* About this task: I'd like every line in the following listing that holds "Tracker" copied.

Start of Record extracts

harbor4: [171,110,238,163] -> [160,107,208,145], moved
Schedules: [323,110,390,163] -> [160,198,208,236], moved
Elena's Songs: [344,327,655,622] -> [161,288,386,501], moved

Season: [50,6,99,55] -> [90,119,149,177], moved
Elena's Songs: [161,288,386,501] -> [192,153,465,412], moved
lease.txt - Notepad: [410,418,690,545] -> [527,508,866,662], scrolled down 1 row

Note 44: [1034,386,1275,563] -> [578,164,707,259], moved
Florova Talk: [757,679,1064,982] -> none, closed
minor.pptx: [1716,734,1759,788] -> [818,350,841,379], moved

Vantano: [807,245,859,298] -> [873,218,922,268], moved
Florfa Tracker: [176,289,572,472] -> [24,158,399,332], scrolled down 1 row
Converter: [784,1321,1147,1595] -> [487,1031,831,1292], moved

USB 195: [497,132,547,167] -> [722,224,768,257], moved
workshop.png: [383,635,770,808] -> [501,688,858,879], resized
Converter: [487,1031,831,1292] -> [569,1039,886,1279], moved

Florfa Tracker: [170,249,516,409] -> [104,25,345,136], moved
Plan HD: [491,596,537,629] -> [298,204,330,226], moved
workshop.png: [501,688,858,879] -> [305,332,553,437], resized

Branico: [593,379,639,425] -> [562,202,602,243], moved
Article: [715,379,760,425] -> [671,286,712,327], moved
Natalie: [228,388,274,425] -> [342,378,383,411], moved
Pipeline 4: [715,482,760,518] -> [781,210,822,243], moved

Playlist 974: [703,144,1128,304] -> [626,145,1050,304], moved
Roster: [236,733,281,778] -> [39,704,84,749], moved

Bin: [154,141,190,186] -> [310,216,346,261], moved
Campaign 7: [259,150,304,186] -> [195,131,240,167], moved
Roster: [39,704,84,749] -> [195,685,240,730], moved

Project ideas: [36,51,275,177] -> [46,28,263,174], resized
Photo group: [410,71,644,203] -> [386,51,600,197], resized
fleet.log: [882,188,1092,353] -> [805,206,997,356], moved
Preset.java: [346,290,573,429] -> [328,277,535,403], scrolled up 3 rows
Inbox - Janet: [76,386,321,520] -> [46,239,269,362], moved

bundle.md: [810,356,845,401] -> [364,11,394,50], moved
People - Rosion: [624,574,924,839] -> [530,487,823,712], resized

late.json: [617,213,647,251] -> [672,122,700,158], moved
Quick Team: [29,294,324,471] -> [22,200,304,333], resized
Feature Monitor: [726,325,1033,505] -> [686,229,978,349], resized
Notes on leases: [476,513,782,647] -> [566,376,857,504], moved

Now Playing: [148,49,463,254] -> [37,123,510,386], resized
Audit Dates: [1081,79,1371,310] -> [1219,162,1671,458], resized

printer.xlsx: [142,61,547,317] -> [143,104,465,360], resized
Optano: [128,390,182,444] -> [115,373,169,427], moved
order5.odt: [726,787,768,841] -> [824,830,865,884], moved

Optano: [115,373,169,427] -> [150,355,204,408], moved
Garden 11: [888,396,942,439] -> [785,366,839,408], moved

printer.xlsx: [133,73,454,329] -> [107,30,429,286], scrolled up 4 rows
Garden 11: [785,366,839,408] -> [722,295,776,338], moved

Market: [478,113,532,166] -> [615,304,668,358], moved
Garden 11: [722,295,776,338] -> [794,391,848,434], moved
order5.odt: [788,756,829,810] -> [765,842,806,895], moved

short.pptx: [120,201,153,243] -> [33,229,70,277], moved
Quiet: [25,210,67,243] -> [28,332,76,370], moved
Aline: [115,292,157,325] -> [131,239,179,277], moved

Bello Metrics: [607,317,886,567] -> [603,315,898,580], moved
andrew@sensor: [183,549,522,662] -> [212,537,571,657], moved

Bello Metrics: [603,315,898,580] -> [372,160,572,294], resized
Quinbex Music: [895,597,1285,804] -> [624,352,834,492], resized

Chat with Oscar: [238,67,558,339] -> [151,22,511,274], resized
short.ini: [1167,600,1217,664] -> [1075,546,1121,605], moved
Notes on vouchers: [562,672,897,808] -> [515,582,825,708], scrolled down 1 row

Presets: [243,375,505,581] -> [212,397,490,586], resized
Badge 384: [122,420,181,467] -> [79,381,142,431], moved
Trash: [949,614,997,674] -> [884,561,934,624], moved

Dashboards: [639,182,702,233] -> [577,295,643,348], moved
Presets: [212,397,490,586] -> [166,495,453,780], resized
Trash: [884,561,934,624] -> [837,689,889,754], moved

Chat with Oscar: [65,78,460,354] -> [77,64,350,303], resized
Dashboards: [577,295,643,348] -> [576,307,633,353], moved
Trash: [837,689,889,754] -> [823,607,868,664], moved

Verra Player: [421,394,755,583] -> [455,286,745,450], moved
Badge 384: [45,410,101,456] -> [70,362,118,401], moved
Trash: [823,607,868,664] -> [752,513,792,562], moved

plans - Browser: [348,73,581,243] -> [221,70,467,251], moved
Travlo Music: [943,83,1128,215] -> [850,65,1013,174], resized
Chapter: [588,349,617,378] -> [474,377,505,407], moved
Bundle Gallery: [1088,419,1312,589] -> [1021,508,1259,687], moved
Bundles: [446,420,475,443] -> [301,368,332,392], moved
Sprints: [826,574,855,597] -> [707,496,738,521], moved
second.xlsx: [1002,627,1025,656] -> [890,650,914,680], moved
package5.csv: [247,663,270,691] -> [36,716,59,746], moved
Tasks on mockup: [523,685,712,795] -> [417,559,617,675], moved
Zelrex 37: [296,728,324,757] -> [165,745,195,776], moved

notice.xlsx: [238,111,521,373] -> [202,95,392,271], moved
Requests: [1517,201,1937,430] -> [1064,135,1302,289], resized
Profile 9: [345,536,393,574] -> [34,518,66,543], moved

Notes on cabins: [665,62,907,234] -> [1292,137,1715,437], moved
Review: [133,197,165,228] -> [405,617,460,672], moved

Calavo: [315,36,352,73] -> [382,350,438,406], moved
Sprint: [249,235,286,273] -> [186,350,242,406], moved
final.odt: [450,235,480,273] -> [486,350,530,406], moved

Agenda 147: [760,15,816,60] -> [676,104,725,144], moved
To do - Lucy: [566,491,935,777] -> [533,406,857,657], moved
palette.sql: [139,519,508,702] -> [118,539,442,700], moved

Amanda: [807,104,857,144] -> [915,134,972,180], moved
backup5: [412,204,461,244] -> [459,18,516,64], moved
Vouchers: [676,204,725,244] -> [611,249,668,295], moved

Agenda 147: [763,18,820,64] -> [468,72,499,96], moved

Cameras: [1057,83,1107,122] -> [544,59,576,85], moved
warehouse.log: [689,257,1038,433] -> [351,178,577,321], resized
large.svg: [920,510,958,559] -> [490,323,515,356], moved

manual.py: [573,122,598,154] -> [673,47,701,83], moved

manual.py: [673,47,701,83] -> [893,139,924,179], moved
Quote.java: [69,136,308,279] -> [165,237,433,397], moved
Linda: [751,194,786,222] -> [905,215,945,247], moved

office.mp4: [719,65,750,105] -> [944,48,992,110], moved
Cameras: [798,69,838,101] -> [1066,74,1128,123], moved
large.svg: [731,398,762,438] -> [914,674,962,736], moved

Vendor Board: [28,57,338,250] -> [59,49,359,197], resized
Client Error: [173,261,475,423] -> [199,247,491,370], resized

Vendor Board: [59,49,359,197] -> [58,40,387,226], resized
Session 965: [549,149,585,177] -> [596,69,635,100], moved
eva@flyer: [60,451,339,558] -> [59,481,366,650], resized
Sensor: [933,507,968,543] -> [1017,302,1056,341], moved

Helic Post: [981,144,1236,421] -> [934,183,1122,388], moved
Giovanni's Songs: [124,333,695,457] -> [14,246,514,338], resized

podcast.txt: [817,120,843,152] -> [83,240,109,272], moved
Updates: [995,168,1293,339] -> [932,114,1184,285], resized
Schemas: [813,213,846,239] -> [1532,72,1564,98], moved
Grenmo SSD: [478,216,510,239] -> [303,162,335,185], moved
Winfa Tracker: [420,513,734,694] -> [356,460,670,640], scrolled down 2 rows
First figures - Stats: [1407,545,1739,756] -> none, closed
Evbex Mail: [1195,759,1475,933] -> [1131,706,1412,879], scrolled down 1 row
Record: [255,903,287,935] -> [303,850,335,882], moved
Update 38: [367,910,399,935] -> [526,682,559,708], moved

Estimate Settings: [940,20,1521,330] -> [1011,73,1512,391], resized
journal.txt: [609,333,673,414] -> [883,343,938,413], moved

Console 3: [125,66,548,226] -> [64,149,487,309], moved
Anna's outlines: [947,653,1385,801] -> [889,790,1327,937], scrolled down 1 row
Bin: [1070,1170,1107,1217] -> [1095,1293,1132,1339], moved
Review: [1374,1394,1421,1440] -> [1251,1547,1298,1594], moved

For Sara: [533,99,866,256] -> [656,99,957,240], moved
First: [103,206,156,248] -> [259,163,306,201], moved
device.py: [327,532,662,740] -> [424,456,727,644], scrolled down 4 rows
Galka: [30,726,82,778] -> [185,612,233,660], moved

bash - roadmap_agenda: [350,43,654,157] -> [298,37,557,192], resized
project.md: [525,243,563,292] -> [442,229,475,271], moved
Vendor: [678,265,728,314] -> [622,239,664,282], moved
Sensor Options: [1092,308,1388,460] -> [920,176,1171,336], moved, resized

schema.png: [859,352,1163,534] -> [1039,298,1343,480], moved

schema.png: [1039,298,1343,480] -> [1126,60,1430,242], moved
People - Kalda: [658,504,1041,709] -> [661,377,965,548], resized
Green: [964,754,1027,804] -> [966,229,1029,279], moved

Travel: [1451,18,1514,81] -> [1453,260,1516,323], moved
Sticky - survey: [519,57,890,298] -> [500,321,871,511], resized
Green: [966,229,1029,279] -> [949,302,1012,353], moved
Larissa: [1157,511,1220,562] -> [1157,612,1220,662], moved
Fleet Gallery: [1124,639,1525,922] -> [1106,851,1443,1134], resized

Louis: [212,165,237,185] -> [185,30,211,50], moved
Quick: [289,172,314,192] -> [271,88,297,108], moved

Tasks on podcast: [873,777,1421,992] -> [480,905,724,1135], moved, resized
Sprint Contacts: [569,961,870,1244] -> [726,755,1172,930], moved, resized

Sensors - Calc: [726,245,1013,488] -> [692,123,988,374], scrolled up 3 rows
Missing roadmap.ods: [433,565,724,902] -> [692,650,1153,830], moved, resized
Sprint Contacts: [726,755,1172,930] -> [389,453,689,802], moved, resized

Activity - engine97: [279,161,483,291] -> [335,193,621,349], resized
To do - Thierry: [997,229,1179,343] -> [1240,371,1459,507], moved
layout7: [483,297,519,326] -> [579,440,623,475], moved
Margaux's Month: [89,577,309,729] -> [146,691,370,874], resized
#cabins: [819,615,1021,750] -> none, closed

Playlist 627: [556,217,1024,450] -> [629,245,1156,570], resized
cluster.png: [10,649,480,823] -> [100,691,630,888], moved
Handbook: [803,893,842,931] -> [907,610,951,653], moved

End of Record extracts

* Completed exercise:
Florfa Tracker: [176,289,572,472] -> [24,158,399,332], scrolled down 1 row
Florfa Tracker: [170,249,516,409] -> [104,25,345,136], moved
Winfa Tracker: [420,513,734,694] -> [356,460,670,640], scrolled down 2 rows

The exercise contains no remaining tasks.